(Beginning of Data for review)

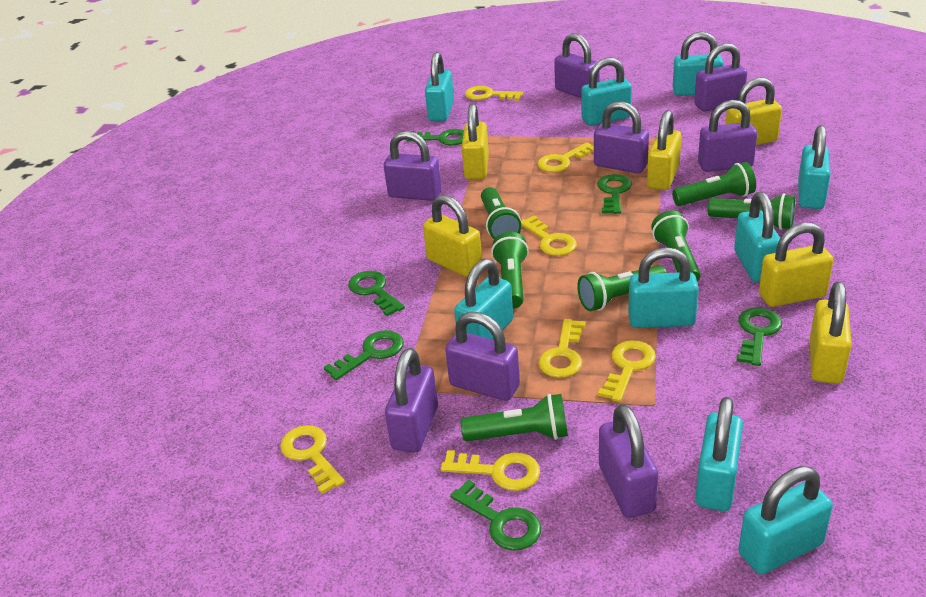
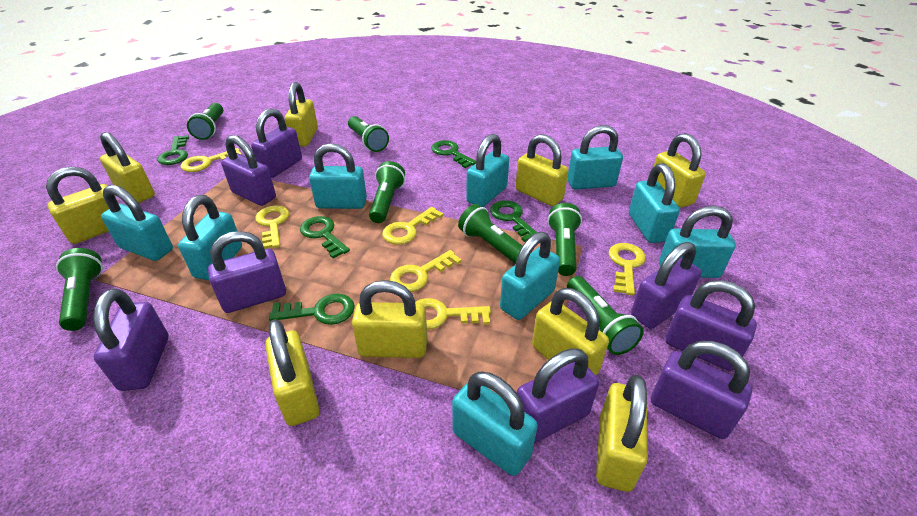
green key: 6 -> 5
yellow key: 7 -> 6
yellow padlock: 6 -> 9

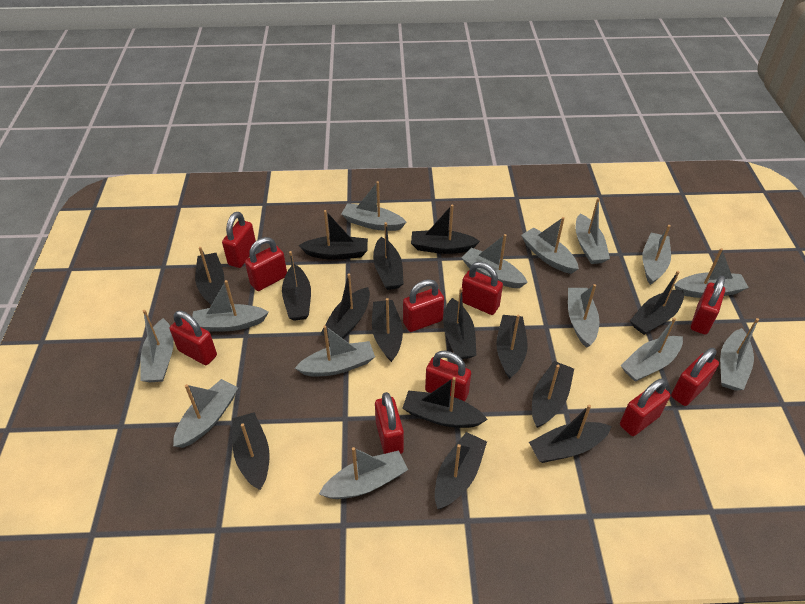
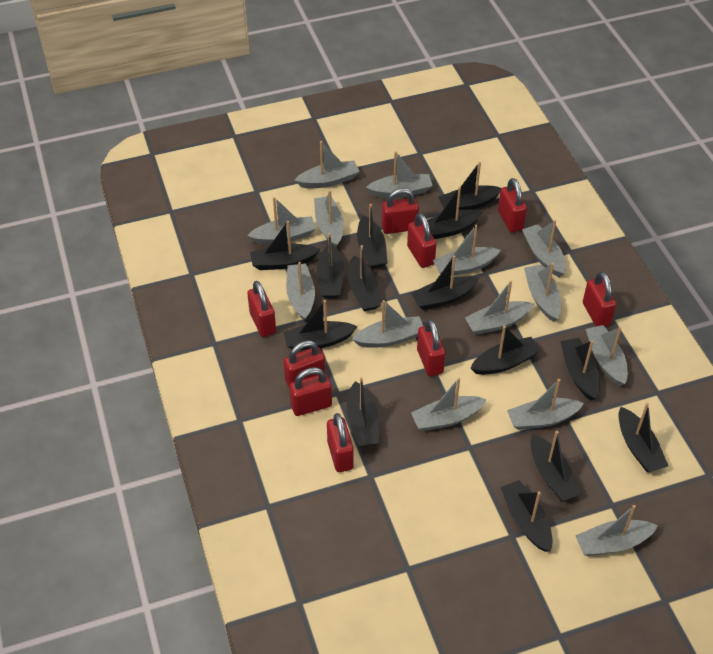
black boat: 15 -> 14
red padlock: 10 -> 9

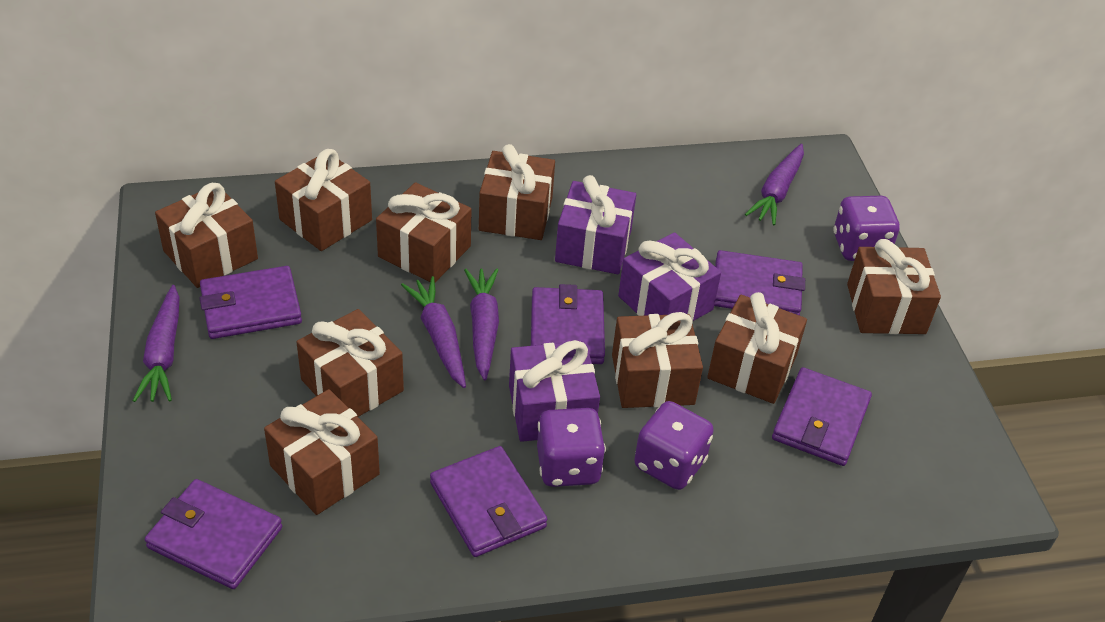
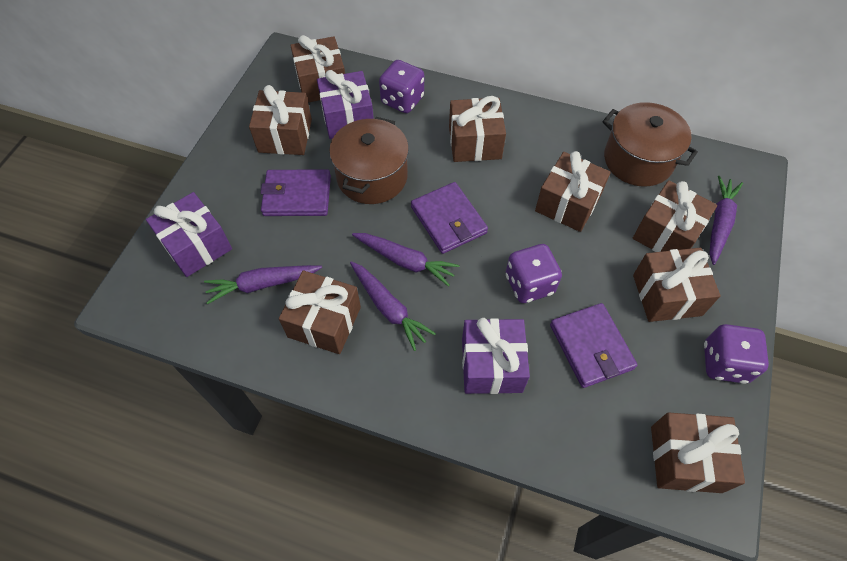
brown gift: 9 -> 8
brown pot: 0 -> 2
purple wallet: 6 -> 3

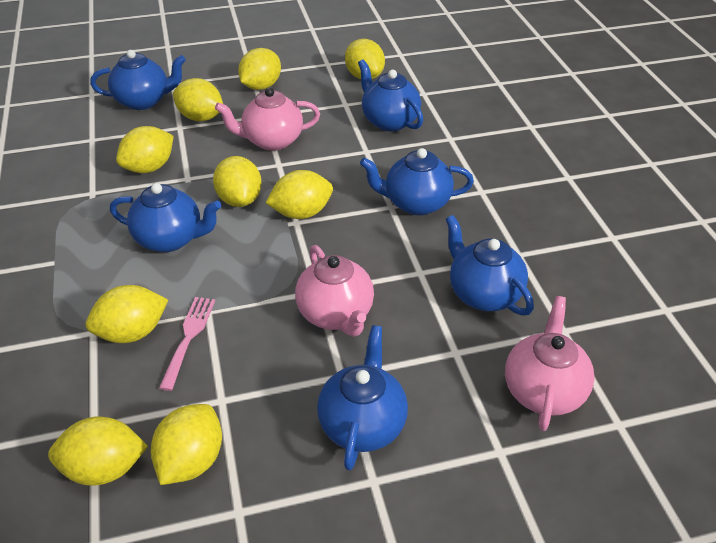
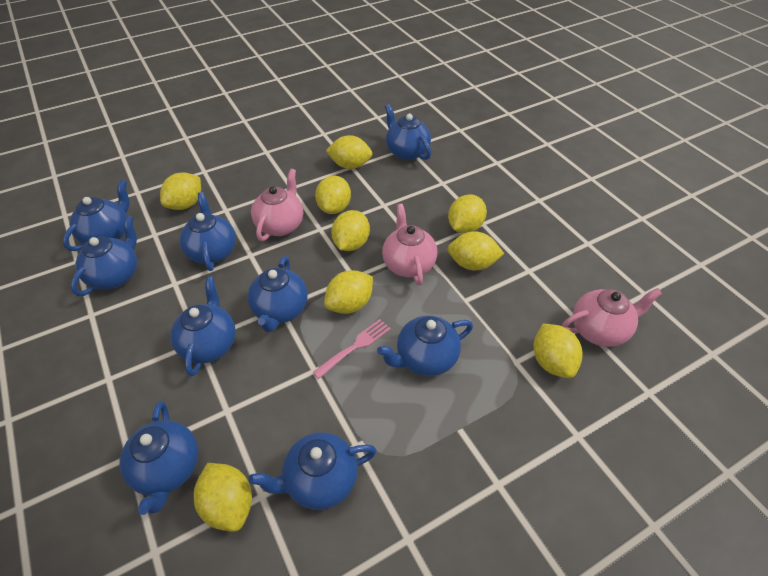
blue teapot: 6 -> 9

(End of Data for review)

_To-do item_
Output exactly and only the lines from the line containing "brown gift: 9 -> 8" to the end of the entries, both included, and omit every picture.

_Written answer_
brown gift: 9 -> 8
brown pot: 0 -> 2
purple wallet: 6 -> 3

blue teapot: 6 -> 9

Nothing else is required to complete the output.